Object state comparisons
◇ ◇ ◇ ◇ ◇ ◇ ◇
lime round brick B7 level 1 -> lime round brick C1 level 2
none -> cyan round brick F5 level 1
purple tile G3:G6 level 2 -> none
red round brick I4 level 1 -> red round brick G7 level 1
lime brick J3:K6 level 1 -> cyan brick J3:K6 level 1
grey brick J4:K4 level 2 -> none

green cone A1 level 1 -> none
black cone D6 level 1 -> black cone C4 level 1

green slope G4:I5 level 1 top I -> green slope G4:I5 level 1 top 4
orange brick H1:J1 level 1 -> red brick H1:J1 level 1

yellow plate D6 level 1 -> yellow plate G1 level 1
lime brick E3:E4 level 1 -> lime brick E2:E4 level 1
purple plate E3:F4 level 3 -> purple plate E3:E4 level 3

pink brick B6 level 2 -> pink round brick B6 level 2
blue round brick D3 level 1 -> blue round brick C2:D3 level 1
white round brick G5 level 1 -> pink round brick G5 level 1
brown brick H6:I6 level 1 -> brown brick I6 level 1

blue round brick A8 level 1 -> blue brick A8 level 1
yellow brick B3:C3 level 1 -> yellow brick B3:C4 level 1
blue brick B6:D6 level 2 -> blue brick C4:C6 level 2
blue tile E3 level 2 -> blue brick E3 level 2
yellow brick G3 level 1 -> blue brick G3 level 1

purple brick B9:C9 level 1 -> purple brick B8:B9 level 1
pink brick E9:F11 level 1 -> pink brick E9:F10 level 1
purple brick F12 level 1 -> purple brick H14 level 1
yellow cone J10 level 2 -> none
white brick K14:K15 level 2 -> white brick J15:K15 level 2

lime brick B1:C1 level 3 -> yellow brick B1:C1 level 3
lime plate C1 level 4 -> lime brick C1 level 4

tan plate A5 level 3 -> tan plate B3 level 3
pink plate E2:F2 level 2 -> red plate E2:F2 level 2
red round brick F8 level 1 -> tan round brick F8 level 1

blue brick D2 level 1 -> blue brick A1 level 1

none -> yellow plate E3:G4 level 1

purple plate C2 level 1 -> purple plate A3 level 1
◇ ◇ ◇ ◇ ◇ ◇ ◇
- WHAT IS NEEDED: Using the records above, give the count of lines with the word "none", and write nothing more.

- COMPLETED TASK: 6